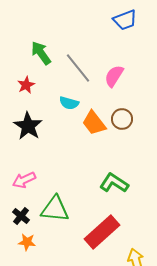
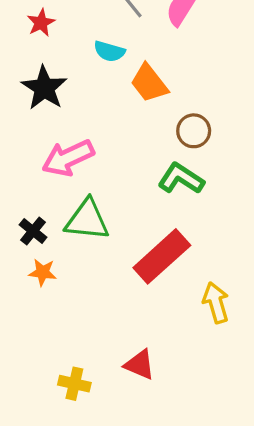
brown circle: (122, 119) -> (194, 131), moved
pink arrow: (24, 180) -> (68, 158), moved, size x1.4

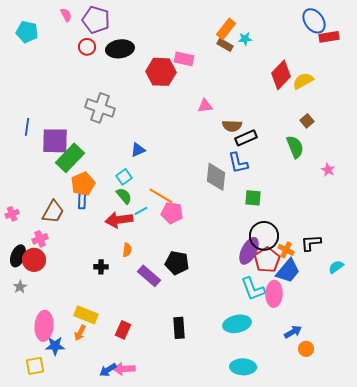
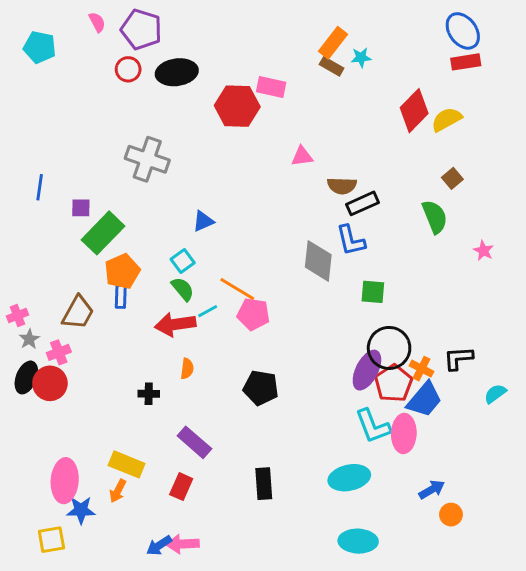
red rectangle: (329, 37) -> (466, 62), moved
purple square: (55, 141) -> (81, 208), size x0.5
purple rectangle: (149, 276) -> (194, 442), moved
gray star: (20, 287) -> (29, 339), moved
# # # # #
Pictures should be left out when the records above are restated exactly.

brown circle: (122, 119) -> (194, 131), moved
pink arrow: (24, 180) -> (68, 158), moved, size x1.4

red rectangle: (329, 37) -> (466, 62), moved
purple square: (55, 141) -> (81, 208), size x0.5
purple rectangle: (149, 276) -> (194, 442), moved
gray star: (20, 287) -> (29, 339), moved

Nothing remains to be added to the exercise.